(Source records)
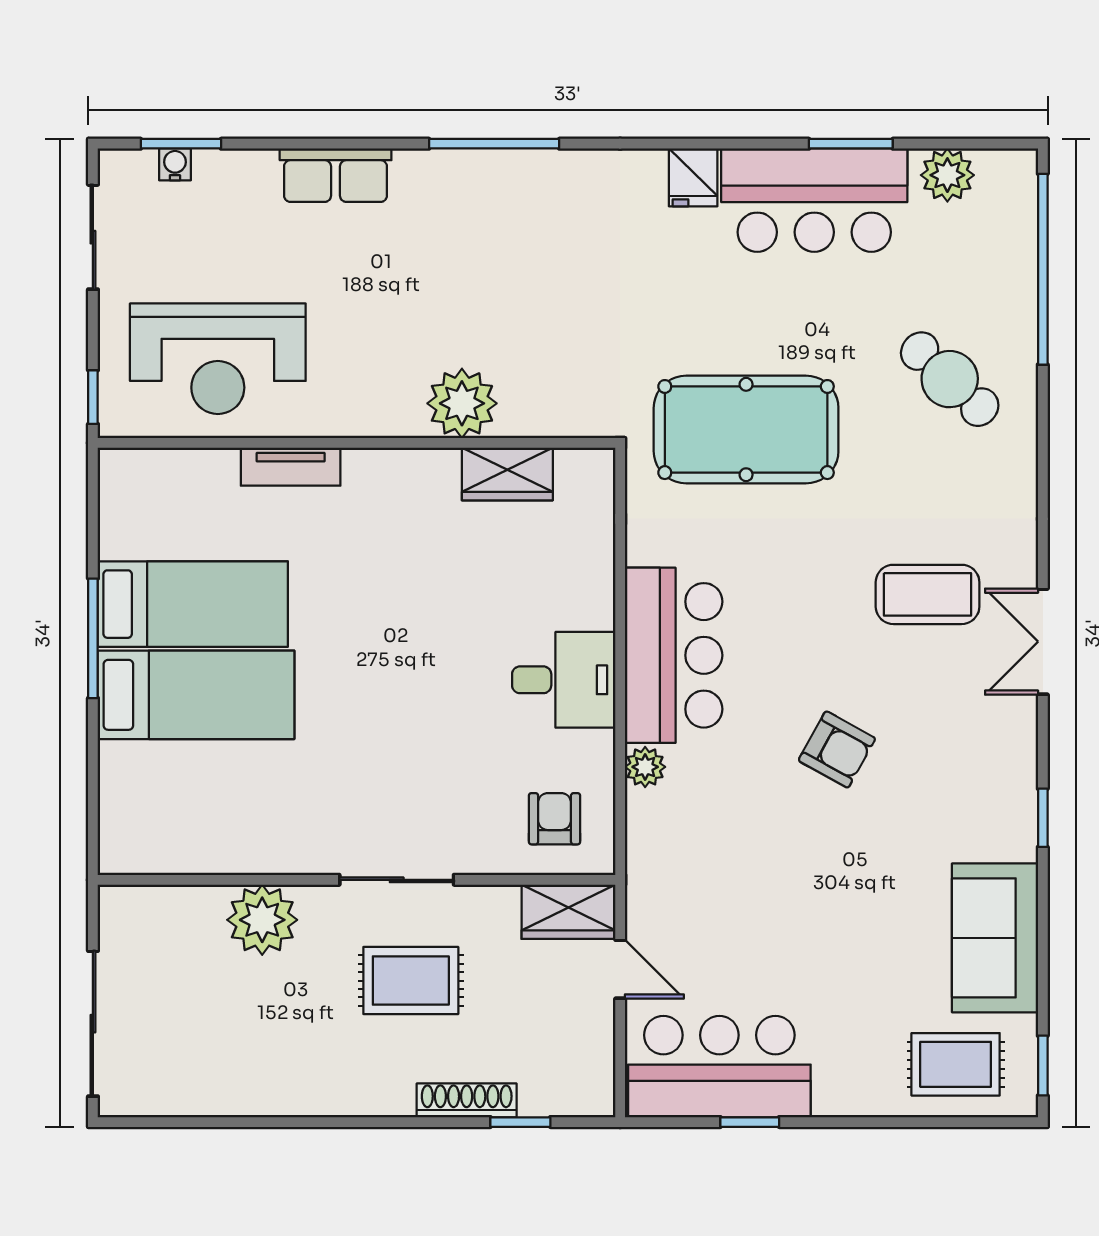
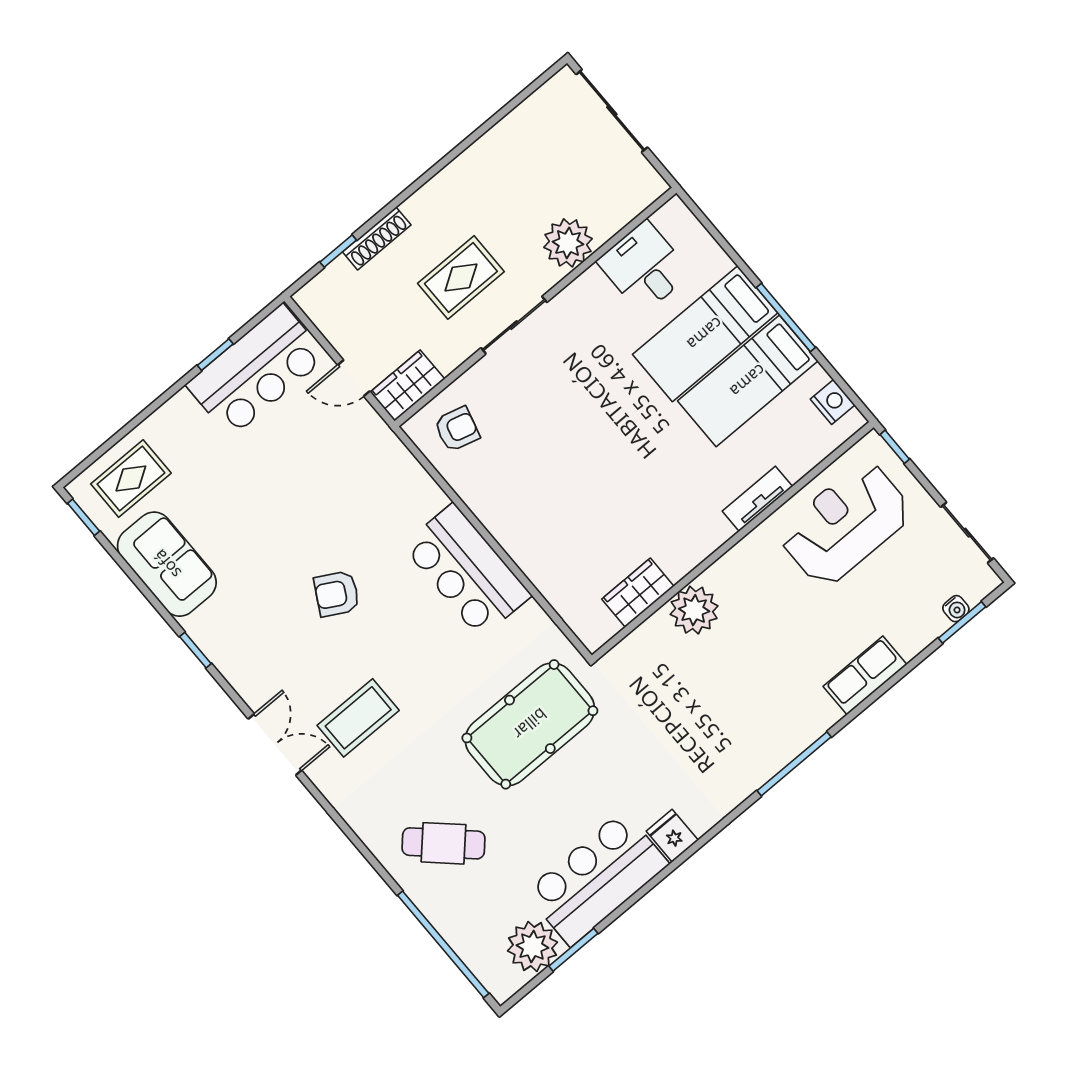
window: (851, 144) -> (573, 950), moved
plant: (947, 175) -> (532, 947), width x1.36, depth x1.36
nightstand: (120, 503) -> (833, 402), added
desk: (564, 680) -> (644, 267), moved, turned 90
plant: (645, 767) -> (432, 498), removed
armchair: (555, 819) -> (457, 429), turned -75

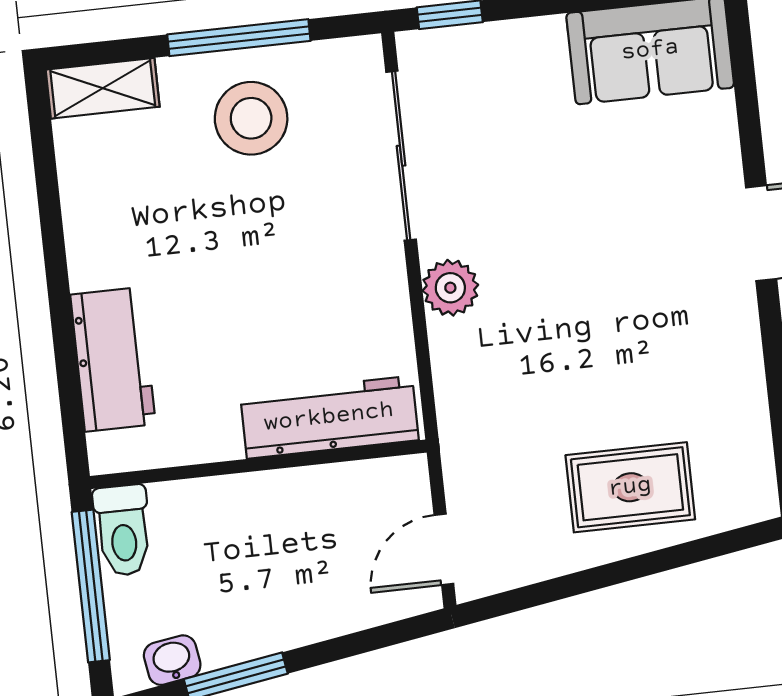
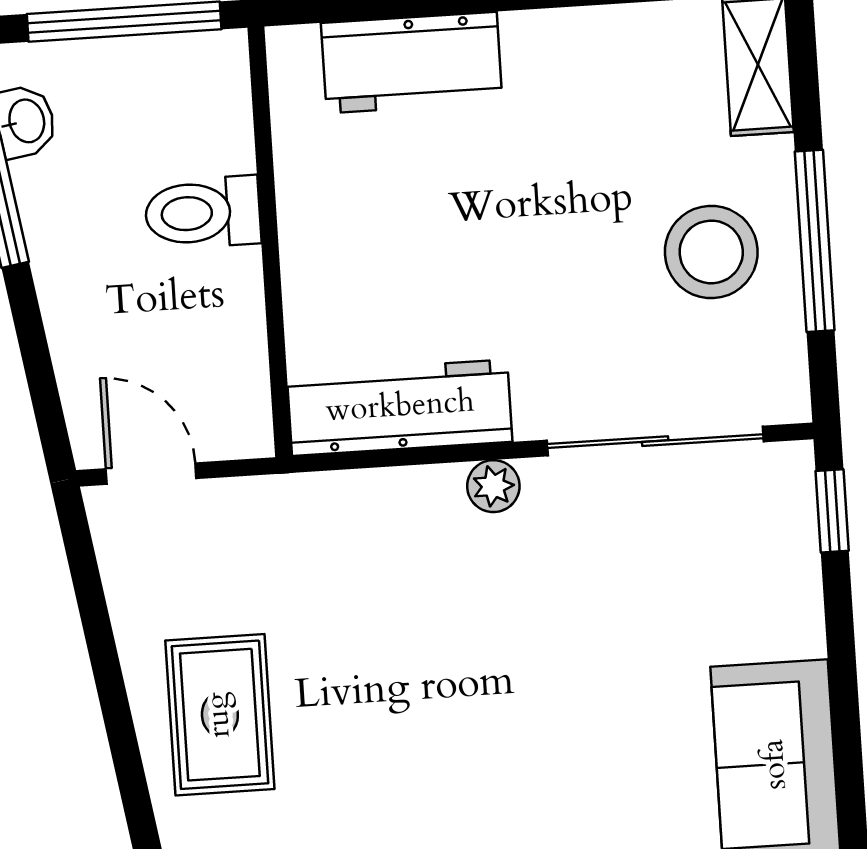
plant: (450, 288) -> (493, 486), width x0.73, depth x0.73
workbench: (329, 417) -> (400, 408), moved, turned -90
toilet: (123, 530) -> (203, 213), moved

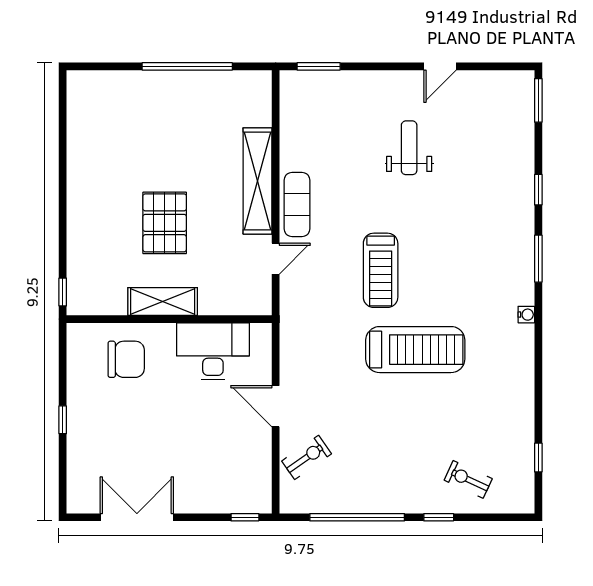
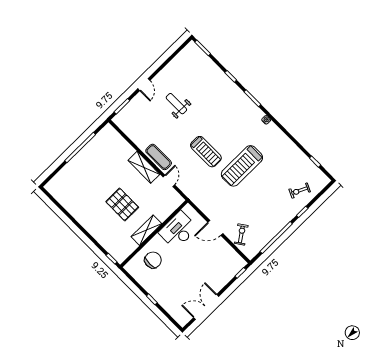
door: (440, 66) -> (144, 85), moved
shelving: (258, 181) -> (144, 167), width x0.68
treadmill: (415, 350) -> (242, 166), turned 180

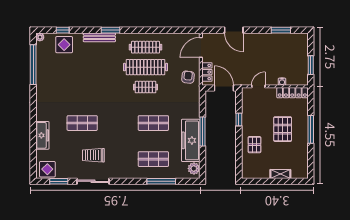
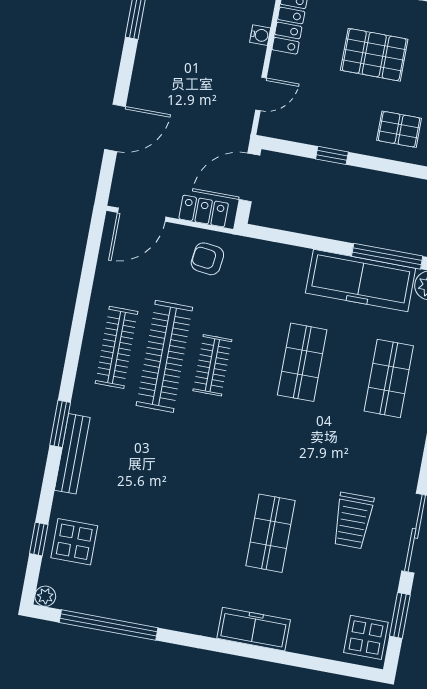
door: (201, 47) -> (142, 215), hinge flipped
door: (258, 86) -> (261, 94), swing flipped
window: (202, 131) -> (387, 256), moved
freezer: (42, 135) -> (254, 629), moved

What needs to be done:
Restate each entry exactly, omitting pictures.

Task answer:
window: (851, 144) -> (573, 950), moved
plant: (947, 175) -> (532, 947), width x1.36, depth x1.36
nightstand: (120, 503) -> (833, 402), added
desk: (564, 680) -> (644, 267), moved, turned 90
plant: (645, 767) -> (432, 498), removed
armchair: (555, 819) -> (457, 429), turned -75

plant: (450, 288) -> (493, 486), width x0.73, depth x0.73
workbench: (329, 417) -> (400, 408), moved, turned -90
toilet: (123, 530) -> (203, 213), moved

door: (440, 66) -> (144, 85), moved
shelving: (258, 181) -> (144, 167), width x0.68
treadmill: (415, 350) -> (242, 166), turned 180

door: (201, 47) -> (142, 215), hinge flipped
door: (258, 86) -> (261, 94), swing flipped
window: (202, 131) -> (387, 256), moved
freezer: (42, 135) -> (254, 629), moved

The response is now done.